Entries from a dataset:
★ ★ ★ ★ ★ ★ ★

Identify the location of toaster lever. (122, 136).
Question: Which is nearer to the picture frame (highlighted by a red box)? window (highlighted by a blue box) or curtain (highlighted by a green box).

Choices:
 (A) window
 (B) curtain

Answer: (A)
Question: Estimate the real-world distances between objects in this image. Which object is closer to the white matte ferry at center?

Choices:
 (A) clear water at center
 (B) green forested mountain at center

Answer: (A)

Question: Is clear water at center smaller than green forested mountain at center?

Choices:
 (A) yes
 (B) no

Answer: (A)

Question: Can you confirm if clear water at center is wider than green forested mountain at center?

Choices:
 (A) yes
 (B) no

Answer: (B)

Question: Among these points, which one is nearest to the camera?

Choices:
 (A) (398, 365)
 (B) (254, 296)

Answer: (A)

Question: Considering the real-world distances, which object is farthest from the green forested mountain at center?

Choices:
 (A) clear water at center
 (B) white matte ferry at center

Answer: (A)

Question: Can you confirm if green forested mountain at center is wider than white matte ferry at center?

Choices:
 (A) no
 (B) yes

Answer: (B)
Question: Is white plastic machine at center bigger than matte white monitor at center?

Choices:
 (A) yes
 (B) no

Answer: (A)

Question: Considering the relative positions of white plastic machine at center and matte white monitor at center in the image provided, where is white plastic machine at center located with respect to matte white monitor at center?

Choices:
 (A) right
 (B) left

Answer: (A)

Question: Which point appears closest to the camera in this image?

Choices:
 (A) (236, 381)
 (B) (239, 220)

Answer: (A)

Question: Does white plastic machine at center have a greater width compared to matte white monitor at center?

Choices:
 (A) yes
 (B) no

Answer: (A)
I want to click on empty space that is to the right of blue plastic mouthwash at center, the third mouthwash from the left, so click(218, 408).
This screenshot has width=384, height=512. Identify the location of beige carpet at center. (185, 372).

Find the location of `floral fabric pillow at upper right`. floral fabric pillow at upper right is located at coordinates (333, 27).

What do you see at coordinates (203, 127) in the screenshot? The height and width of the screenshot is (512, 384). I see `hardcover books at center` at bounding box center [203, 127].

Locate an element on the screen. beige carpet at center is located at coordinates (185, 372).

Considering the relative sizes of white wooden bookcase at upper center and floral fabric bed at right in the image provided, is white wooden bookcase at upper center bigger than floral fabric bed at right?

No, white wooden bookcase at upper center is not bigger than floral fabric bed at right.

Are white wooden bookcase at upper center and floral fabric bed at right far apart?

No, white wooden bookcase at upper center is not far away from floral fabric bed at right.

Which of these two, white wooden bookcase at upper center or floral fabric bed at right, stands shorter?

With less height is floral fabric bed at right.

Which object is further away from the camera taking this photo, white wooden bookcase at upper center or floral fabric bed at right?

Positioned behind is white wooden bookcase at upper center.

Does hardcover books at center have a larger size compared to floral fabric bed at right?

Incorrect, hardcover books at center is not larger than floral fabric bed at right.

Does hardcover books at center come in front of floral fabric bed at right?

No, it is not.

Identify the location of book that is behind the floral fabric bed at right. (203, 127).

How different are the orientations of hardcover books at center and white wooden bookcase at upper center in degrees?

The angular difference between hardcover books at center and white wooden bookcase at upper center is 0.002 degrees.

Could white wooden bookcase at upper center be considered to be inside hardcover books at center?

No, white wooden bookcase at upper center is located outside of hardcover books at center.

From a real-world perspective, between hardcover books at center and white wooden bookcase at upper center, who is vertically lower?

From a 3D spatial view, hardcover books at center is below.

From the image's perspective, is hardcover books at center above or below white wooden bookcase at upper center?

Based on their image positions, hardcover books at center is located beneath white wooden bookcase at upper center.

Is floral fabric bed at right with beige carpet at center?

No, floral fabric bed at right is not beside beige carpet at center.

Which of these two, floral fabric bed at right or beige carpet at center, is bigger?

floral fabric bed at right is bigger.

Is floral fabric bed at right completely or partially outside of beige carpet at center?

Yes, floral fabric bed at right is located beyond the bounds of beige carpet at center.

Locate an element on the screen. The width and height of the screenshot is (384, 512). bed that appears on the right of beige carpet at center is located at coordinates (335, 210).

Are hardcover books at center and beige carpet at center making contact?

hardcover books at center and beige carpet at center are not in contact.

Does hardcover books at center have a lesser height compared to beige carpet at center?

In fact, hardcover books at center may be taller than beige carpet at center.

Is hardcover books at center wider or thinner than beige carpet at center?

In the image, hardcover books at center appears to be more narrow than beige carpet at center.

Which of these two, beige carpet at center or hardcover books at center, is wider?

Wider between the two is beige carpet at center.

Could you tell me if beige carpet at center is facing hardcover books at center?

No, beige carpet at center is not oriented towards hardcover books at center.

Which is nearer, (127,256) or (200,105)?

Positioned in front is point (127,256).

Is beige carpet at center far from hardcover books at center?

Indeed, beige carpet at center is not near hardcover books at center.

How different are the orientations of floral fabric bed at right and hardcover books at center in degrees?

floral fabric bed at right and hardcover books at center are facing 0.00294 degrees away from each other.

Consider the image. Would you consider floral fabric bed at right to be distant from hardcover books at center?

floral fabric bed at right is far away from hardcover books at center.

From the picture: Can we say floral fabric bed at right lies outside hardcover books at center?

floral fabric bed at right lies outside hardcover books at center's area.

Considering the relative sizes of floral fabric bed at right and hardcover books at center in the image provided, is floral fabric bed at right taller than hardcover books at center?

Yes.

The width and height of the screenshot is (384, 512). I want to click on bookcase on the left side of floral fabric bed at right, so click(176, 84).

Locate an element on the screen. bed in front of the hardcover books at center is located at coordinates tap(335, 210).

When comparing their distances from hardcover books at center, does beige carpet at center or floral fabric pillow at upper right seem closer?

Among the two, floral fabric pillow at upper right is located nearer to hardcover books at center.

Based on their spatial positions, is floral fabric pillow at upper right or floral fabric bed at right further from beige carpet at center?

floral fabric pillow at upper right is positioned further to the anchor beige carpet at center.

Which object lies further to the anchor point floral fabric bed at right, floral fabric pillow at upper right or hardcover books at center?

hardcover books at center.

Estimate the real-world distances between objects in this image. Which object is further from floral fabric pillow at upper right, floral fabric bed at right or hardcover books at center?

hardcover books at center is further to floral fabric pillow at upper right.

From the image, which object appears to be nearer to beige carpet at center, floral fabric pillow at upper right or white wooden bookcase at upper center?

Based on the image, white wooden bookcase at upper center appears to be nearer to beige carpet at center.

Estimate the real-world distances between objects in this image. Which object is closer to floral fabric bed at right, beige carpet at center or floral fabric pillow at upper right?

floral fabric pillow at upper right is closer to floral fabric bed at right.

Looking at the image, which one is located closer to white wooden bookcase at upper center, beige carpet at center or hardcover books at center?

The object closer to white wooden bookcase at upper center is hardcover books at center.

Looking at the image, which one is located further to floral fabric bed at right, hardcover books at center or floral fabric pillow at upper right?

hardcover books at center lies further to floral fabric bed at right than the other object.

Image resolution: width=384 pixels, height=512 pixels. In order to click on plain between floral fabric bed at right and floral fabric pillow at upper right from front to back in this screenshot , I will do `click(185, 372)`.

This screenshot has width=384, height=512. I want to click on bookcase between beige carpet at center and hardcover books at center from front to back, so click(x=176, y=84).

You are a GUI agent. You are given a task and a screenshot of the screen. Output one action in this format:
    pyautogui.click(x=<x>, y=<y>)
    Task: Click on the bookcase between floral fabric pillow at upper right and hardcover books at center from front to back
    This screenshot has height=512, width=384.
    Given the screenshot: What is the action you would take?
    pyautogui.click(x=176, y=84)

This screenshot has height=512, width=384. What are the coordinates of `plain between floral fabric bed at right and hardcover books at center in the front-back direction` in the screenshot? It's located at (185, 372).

★ ★ ★ ★ ★ ★ ★

REQUEST: Output every one of the entries above again, line for line, without changing any character.

ANSWER FOR THIS EXERCISE:
Identify the location of toaster lever. (122, 136).
Question: Which is nearer to the picture frame (highlighted by a red box)? window (highlighted by a blue box) or curtain (highlighted by a green box).

Choices:
 (A) window
 (B) curtain

Answer: (A)
Question: Estimate the real-world distances between objects in this image. Which object is closer to the white matte ferry at center?

Choices:
 (A) clear water at center
 (B) green forested mountain at center

Answer: (A)

Question: Is clear water at center smaller than green forested mountain at center?

Choices:
 (A) yes
 (B) no

Answer: (A)

Question: Can you confirm if clear water at center is wider than green forested mountain at center?

Choices:
 (A) yes
 (B) no

Answer: (B)

Question: Among these points, which one is nearest to the camera?

Choices:
 (A) (398, 365)
 (B) (254, 296)

Answer: (A)

Question: Considering the real-world distances, which object is farthest from the green forested mountain at center?

Choices:
 (A) clear water at center
 (B) white matte ferry at center

Answer: (A)

Question: Can you confirm if green forested mountain at center is wider than white matte ferry at center?

Choices:
 (A) no
 (B) yes

Answer: (B)
Question: Is white plastic machine at center bigger than matte white monitor at center?

Choices:
 (A) yes
 (B) no

Answer: (A)

Question: Considering the relative positions of white plastic machine at center and matte white monitor at center in the image provided, where is white plastic machine at center located with respect to matte white monitor at center?

Choices:
 (A) right
 (B) left

Answer: (A)

Question: Which point appears closest to the camera in this image?

Choices:
 (A) (236, 381)
 (B) (239, 220)

Answer: (A)

Question: Does white plastic machine at center have a greater width compared to matte white monitor at center?

Choices:
 (A) yes
 (B) no

Answer: (A)
I want to click on empty space that is to the right of blue plastic mouthwash at center, the third mouthwash from the left, so click(218, 408).
This screenshot has width=384, height=512. Identify the location of beige carpet at center. (185, 372).

Find the location of `floral fabric pillow at upper right`. floral fabric pillow at upper right is located at coordinates (333, 27).

What do you see at coordinates (203, 127) in the screenshot? The height and width of the screenshot is (512, 384). I see `hardcover books at center` at bounding box center [203, 127].

Locate an element on the screen. beige carpet at center is located at coordinates (185, 372).

Considering the relative sizes of white wooden bookcase at upper center and floral fabric bed at right in the image provided, is white wooden bookcase at upper center bigger than floral fabric bed at right?

No, white wooden bookcase at upper center is not bigger than floral fabric bed at right.

Are white wooden bookcase at upper center and floral fabric bed at right far apart?

No, white wooden bookcase at upper center is not far away from floral fabric bed at right.

Which of these two, white wooden bookcase at upper center or floral fabric bed at right, stands shorter?

With less height is floral fabric bed at right.

Which object is further away from the camera taking this photo, white wooden bookcase at upper center or floral fabric bed at right?

Positioned behind is white wooden bookcase at upper center.

Does hardcover books at center have a larger size compared to floral fabric bed at right?

Incorrect, hardcover books at center is not larger than floral fabric bed at right.

Does hardcover books at center come in front of floral fabric bed at right?

No, it is not.

Identify the location of book that is behind the floral fabric bed at right. (203, 127).

How different are the orientations of hardcover books at center and white wooden bookcase at upper center in degrees?

The angular difference between hardcover books at center and white wooden bookcase at upper center is 0.002 degrees.

Could white wooden bookcase at upper center be considered to be inside hardcover books at center?

No, white wooden bookcase at upper center is located outside of hardcover books at center.

From a real-world perspective, between hardcover books at center and white wooden bookcase at upper center, who is vertically lower?

From a 3D spatial view, hardcover books at center is below.

From the image's perspective, is hardcover books at center above or below white wooden bookcase at upper center?

Based on their image positions, hardcover books at center is located beneath white wooden bookcase at upper center.

Is floral fabric bed at right with beige carpet at center?

No, floral fabric bed at right is not beside beige carpet at center.

Which of these two, floral fabric bed at right or beige carpet at center, is bigger?

floral fabric bed at right is bigger.

Is floral fabric bed at right completely or partially outside of beige carpet at center?

Yes, floral fabric bed at right is located beyond the bounds of beige carpet at center.

Locate an element on the screen. The width and height of the screenshot is (384, 512). bed that appears on the right of beige carpet at center is located at coordinates (335, 210).

Are hardcover books at center and beige carpet at center making contact?

hardcover books at center and beige carpet at center are not in contact.

Does hardcover books at center have a lesser height compared to beige carpet at center?

In fact, hardcover books at center may be taller than beige carpet at center.

Is hardcover books at center wider or thinner than beige carpet at center?

In the image, hardcover books at center appears to be more narrow than beige carpet at center.

Which of these two, beige carpet at center or hardcover books at center, is wider?

Wider between the two is beige carpet at center.

Could you tell me if beige carpet at center is facing hardcover books at center?

No, beige carpet at center is not oriented towards hardcover books at center.

Which is nearer, (127,256) or (200,105)?

Positioned in front is point (127,256).

Is beige carpet at center far from hardcover books at center?

Indeed, beige carpet at center is not near hardcover books at center.

How different are the orientations of floral fabric bed at right and hardcover books at center in degrees?

floral fabric bed at right and hardcover books at center are facing 0.00294 degrees away from each other.

Consider the image. Would you consider floral fabric bed at right to be distant from hardcover books at center?

floral fabric bed at right is far away from hardcover books at center.

From the picture: Can we say floral fabric bed at right lies outside hardcover books at center?

floral fabric bed at right lies outside hardcover books at center's area.

Considering the relative sizes of floral fabric bed at right and hardcover books at center in the image provided, is floral fabric bed at right taller than hardcover books at center?

Yes.

The width and height of the screenshot is (384, 512). I want to click on bookcase on the left side of floral fabric bed at right, so click(176, 84).

Locate an element on the screen. bed in front of the hardcover books at center is located at coordinates tap(335, 210).

When comparing their distances from hardcover books at center, does beige carpet at center or floral fabric pillow at upper right seem closer?

Among the two, floral fabric pillow at upper right is located nearer to hardcover books at center.

Based on their spatial positions, is floral fabric pillow at upper right or floral fabric bed at right further from beige carpet at center?

floral fabric pillow at upper right is positioned further to the anchor beige carpet at center.

Which object lies further to the anchor point floral fabric bed at right, floral fabric pillow at upper right or hardcover books at center?

hardcover books at center.

Estimate the real-world distances between objects in this image. Which object is further from floral fabric pillow at upper right, floral fabric bed at right or hardcover books at center?

hardcover books at center is further to floral fabric pillow at upper right.

From the image, which object appears to be nearer to beige carpet at center, floral fabric pillow at upper right or white wooden bookcase at upper center?

Based on the image, white wooden bookcase at upper center appears to be nearer to beige carpet at center.

Estimate the real-world distances between objects in this image. Which object is closer to floral fabric bed at right, beige carpet at center or floral fabric pillow at upper right?

floral fabric pillow at upper right is closer to floral fabric bed at right.

Looking at the image, which one is located closer to white wooden bookcase at upper center, beige carpet at center or hardcover books at center?

The object closer to white wooden bookcase at upper center is hardcover books at center.

Looking at the image, which one is located further to floral fabric bed at right, hardcover books at center or floral fabric pillow at upper right?

hardcover books at center lies further to floral fabric bed at right than the other object.

Image resolution: width=384 pixels, height=512 pixels. In order to click on plain between floral fabric bed at right and floral fabric pillow at upper right from front to back in this screenshot , I will do `click(185, 372)`.

This screenshot has width=384, height=512. I want to click on bookcase between beige carpet at center and hardcover books at center from front to back, so click(x=176, y=84).

You are a GUI agent. You are given a task and a screenshot of the screen. Output one action in this format:
    pyautogui.click(x=<x>, y=<y>)
    Task: Click on the bookcase between floral fabric pillow at upper right and hardcover books at center from front to back
    This screenshot has height=512, width=384.
    Given the screenshot: What is the action you would take?
    pyautogui.click(x=176, y=84)

This screenshot has height=512, width=384. What are the coordinates of `plain between floral fabric bed at right and hardcover books at center in the front-back direction` in the screenshot? It's located at (185, 372).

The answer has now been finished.